What you need to do - Type out the complete listing below word for word, without its pictures.

Data under study -
==*==

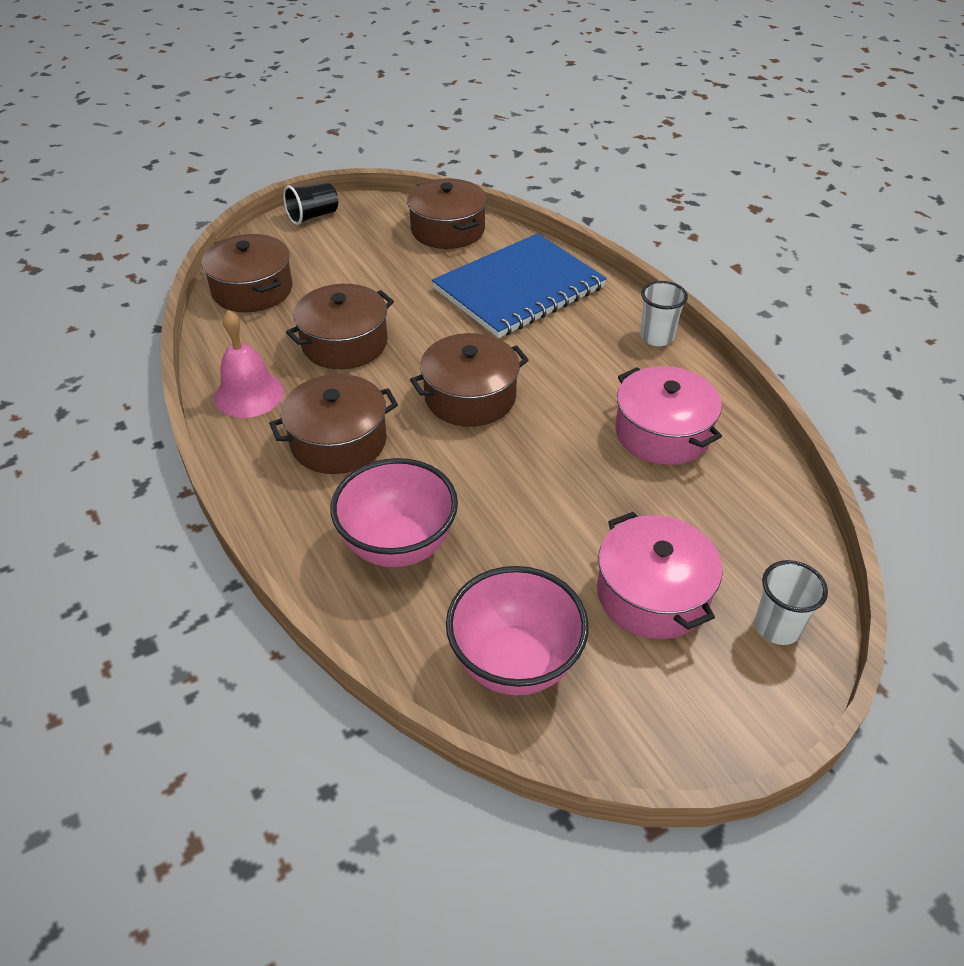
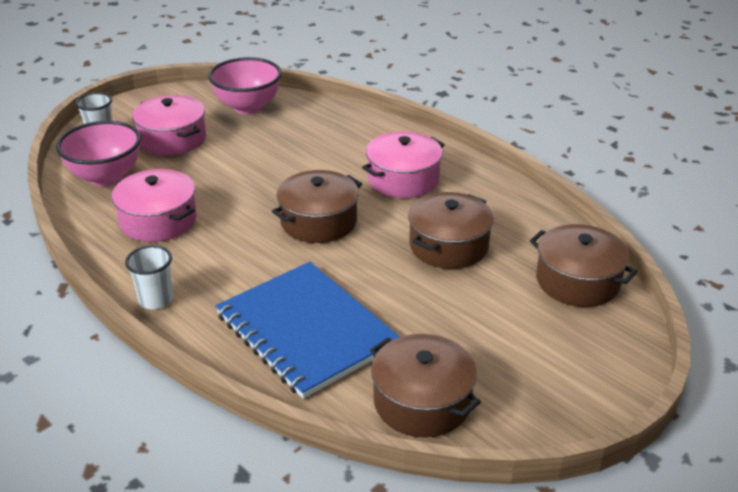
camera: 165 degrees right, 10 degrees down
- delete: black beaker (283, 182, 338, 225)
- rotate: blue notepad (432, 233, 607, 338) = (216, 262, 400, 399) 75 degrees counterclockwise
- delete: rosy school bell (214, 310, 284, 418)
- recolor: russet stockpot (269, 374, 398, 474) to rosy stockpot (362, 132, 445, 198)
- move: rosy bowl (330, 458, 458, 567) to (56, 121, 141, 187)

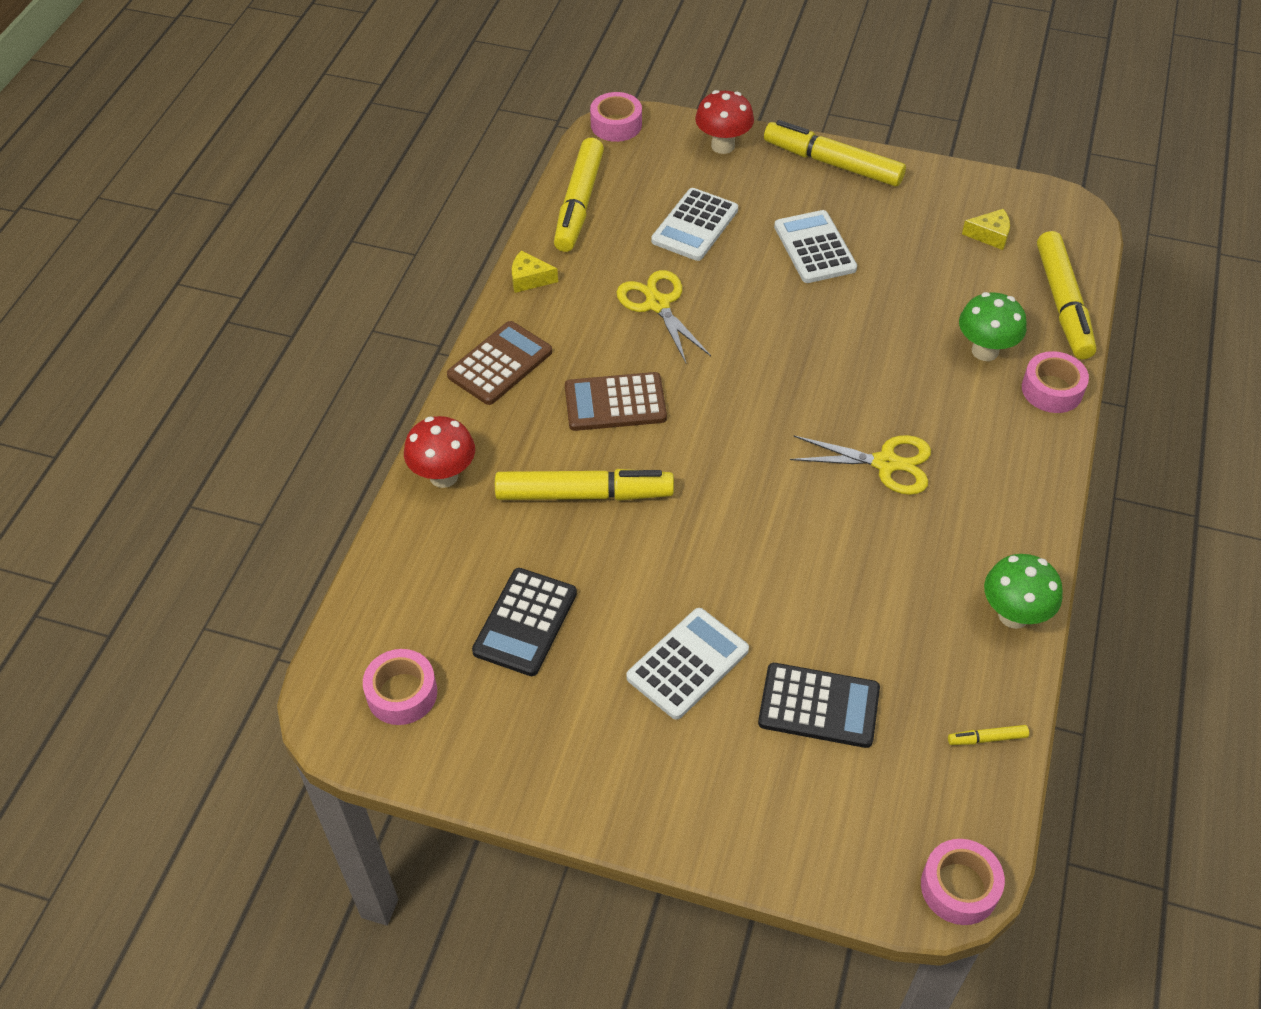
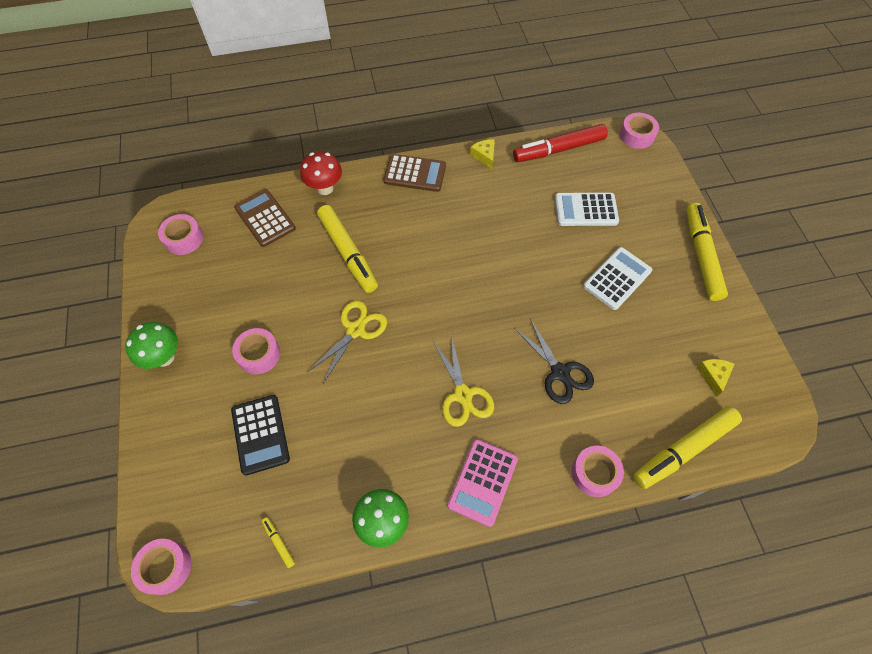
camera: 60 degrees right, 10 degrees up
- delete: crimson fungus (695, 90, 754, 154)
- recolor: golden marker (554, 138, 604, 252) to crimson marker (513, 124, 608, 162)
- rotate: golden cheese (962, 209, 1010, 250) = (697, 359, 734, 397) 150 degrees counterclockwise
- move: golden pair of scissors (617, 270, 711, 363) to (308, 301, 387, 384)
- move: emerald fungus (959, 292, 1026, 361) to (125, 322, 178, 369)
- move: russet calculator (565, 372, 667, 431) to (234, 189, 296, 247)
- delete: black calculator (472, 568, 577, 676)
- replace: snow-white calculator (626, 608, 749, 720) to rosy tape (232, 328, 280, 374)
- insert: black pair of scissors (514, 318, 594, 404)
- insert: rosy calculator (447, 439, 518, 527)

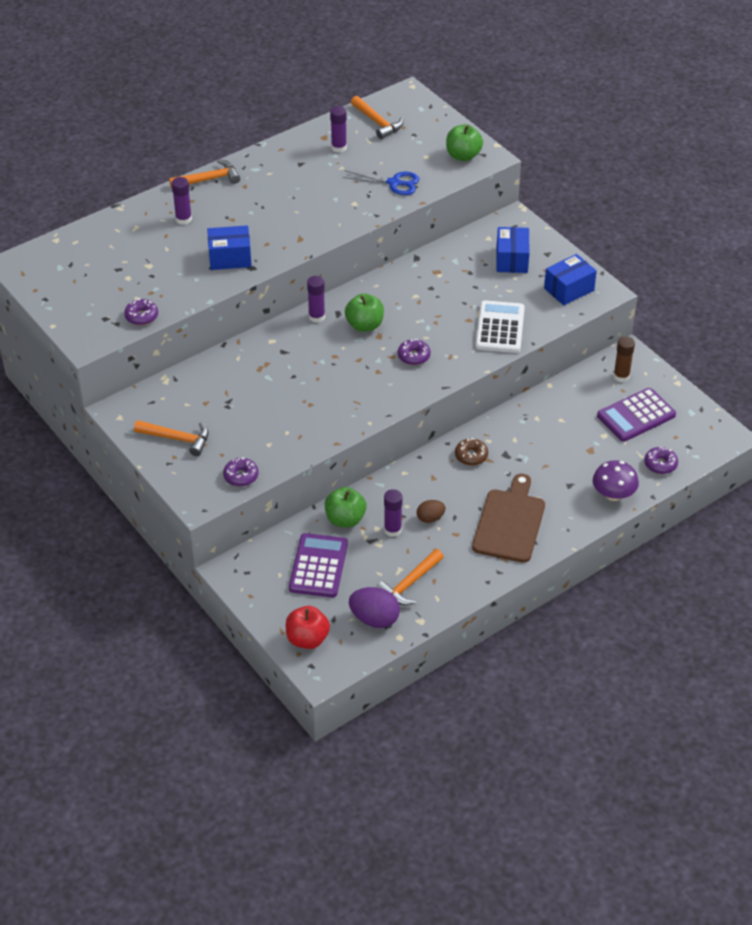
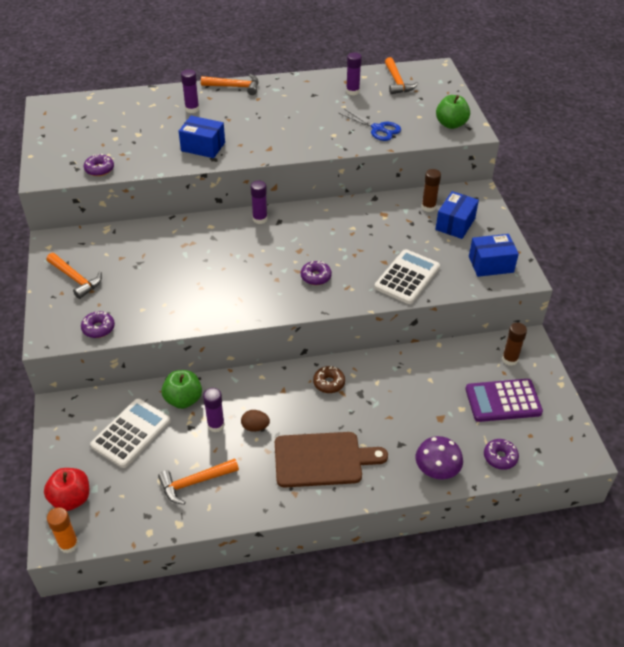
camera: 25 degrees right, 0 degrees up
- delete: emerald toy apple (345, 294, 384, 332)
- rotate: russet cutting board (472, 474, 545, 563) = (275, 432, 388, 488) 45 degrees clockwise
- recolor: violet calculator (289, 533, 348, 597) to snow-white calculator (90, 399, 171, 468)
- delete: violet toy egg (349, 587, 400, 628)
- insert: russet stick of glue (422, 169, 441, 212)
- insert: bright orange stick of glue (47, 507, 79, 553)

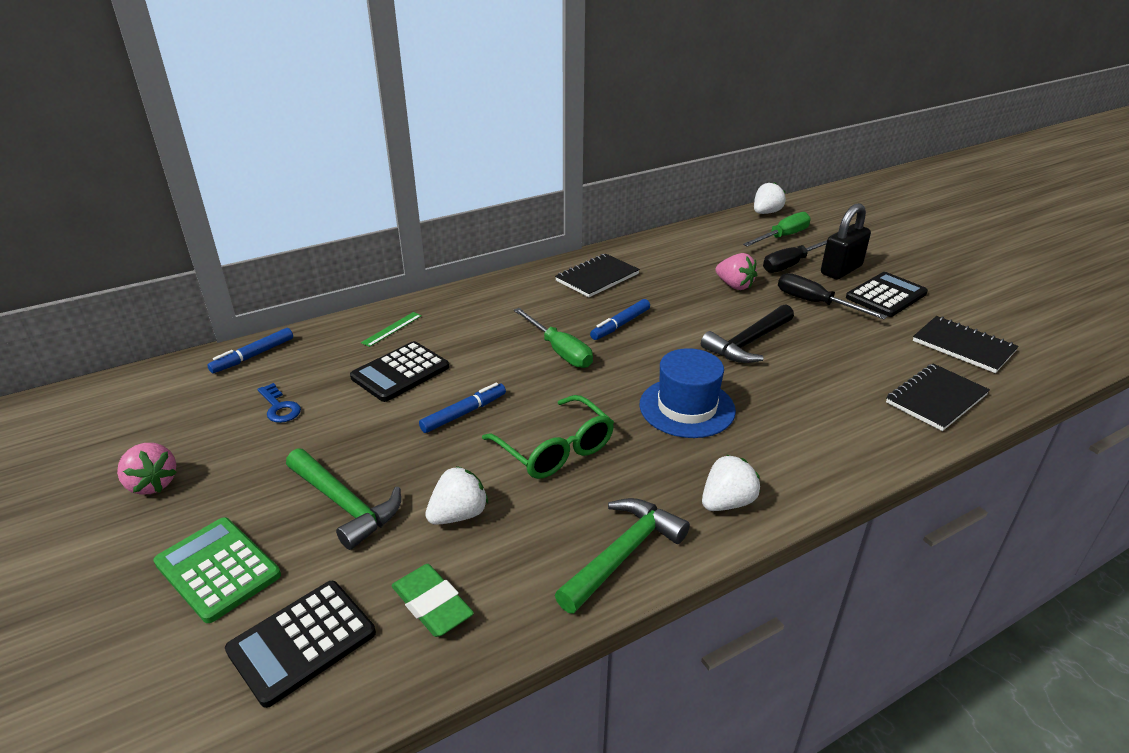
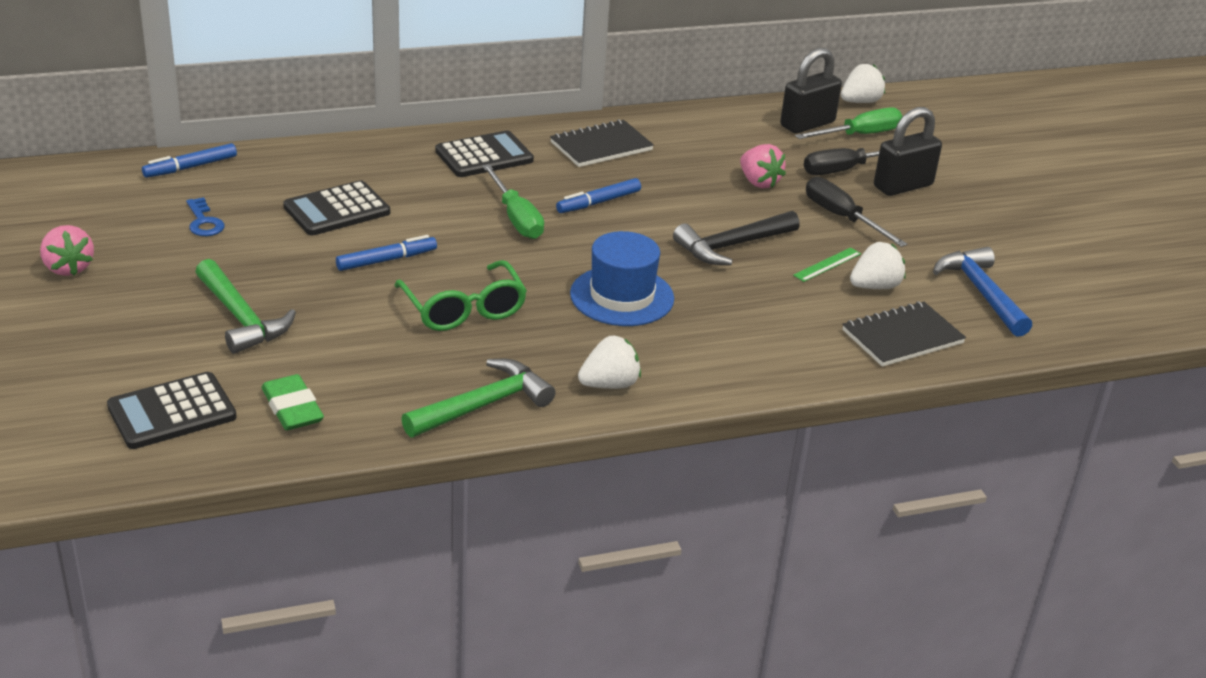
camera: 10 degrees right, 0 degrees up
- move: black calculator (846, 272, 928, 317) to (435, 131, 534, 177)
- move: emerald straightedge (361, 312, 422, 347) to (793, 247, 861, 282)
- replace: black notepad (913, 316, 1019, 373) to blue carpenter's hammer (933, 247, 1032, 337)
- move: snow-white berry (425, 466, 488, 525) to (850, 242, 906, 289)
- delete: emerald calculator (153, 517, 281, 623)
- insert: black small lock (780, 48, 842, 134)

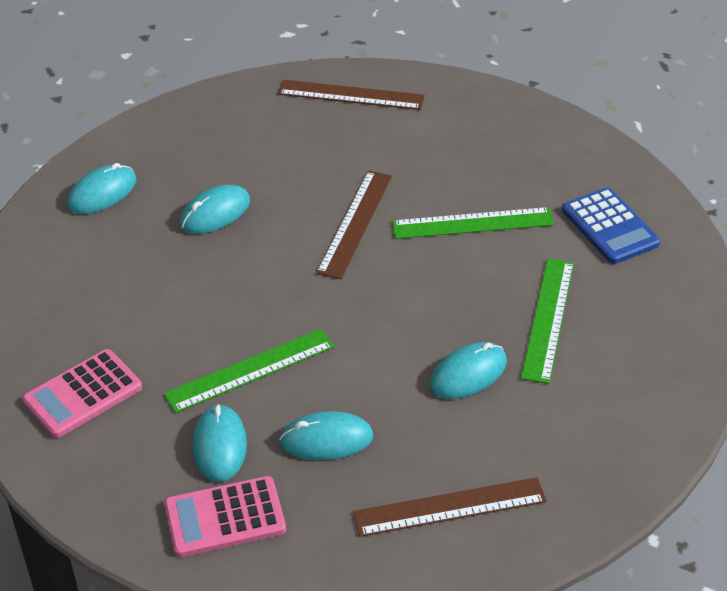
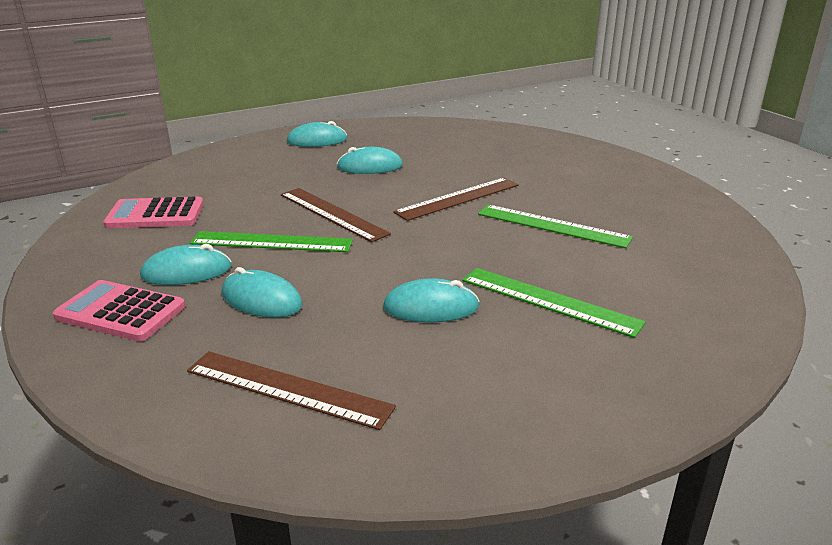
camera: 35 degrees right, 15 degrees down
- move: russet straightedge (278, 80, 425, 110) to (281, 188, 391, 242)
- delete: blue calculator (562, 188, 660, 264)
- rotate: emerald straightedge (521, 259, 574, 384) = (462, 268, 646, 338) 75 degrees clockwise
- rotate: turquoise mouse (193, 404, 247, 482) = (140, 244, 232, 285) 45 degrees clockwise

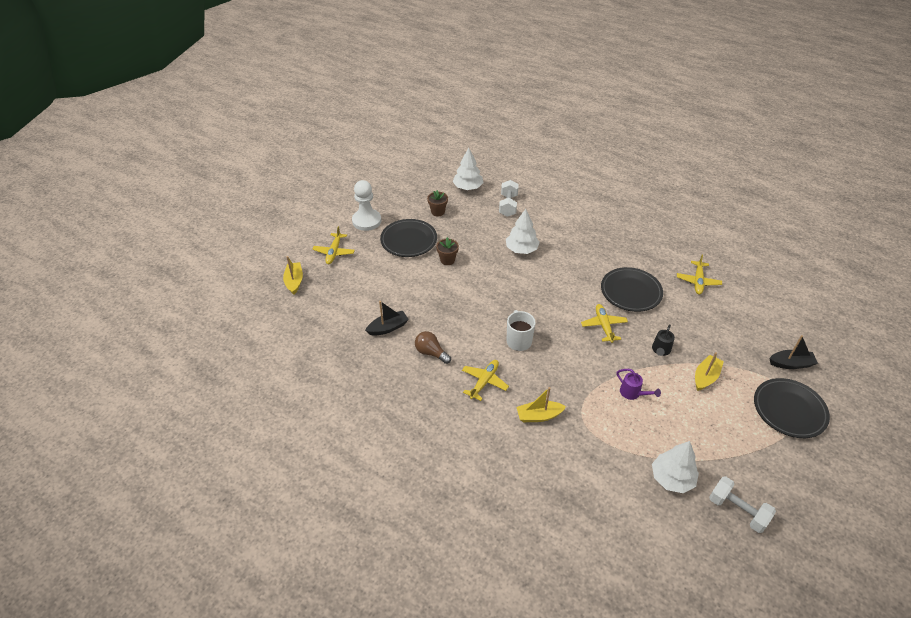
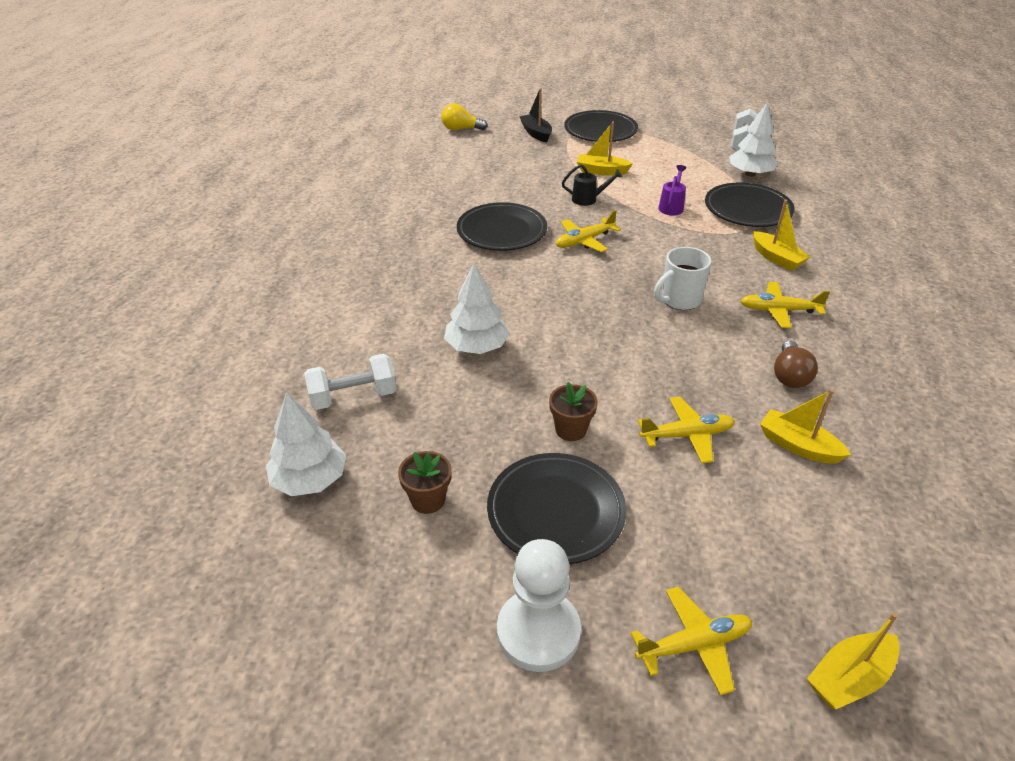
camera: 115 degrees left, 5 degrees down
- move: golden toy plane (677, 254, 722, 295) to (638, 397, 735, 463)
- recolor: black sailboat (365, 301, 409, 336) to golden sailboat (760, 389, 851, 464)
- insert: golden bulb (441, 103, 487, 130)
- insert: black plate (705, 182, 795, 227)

==*==

Solution -
camera: 165 degrees right, 10 degrees down
- delete: black beaker (283, 182, 338, 225)
- rotate: blue notepad (432, 233, 607, 338) = (216, 262, 400, 399) 75 degrees counterclockwise
- delete: rosy school bell (214, 310, 284, 418)
- recolor: russet stockpot (269, 374, 398, 474) to rosy stockpot (362, 132, 445, 198)
- move: rosy bowl (330, 458, 458, 567) to (56, 121, 141, 187)

camera: 60 degrees right, 10 degrees up
- delete: crimson fungus (695, 90, 754, 154)
- recolor: golden marker (554, 138, 604, 252) to crimson marker (513, 124, 608, 162)
- rotate: golden cheese (962, 209, 1010, 250) = (697, 359, 734, 397) 150 degrees counterclockwise
- move: golden pair of scissors (617, 270, 711, 363) to (308, 301, 387, 384)
- move: emerald fungus (959, 292, 1026, 361) to (125, 322, 178, 369)
- move: russet calculator (565, 372, 667, 431) to (234, 189, 296, 247)
- delete: black calculator (472, 568, 577, 676)
- replace: snow-white calculator (626, 608, 749, 720) to rosy tape (232, 328, 280, 374)
- insert: black pair of scissors (514, 318, 594, 404)
- insert: rosy calculator (447, 439, 518, 527)

camera: 25 degrees right, 0 degrees up
- delete: emerald toy apple (345, 294, 384, 332)
- rotate: russet cutting board (472, 474, 545, 563) = (275, 432, 388, 488) 45 degrees clockwise
- recolor: violet calculator (289, 533, 348, 597) to snow-white calculator (90, 399, 171, 468)
- delete: violet toy egg (349, 587, 400, 628)
- insert: russet stick of glue (422, 169, 441, 212)
- insert: bright orange stick of glue (47, 507, 79, 553)

camera: 10 degrees right, 0 degrees up
- move: black calculator (846, 272, 928, 317) to (435, 131, 534, 177)
- move: emerald straightedge (361, 312, 422, 347) to (793, 247, 861, 282)
- replace: black notepad (913, 316, 1019, 373) to blue carpenter's hammer (933, 247, 1032, 337)
- move: snow-white berry (425, 466, 488, 525) to (850, 242, 906, 289)
- delete: emerald calculator (153, 517, 281, 623)
- insert: black small lock (780, 48, 842, 134)

camera: 35 degrees right, 15 degrees down
- move: russet straightedge (278, 80, 425, 110) to (281, 188, 391, 242)
- delete: blue calculator (562, 188, 660, 264)
- rotate: emerald straightedge (521, 259, 574, 384) = (462, 268, 646, 338) 75 degrees clockwise
- rotate: turquoise mouse (193, 404, 247, 482) = (140, 244, 232, 285) 45 degrees clockwise

camera: 115 degrees left, 5 degrees down
- move: golden toy plane (677, 254, 722, 295) to (638, 397, 735, 463)
- recolor: black sailboat (365, 301, 409, 336) to golden sailboat (760, 389, 851, 464)
- insert: golden bulb (441, 103, 487, 130)
- insert: black plate (705, 182, 795, 227)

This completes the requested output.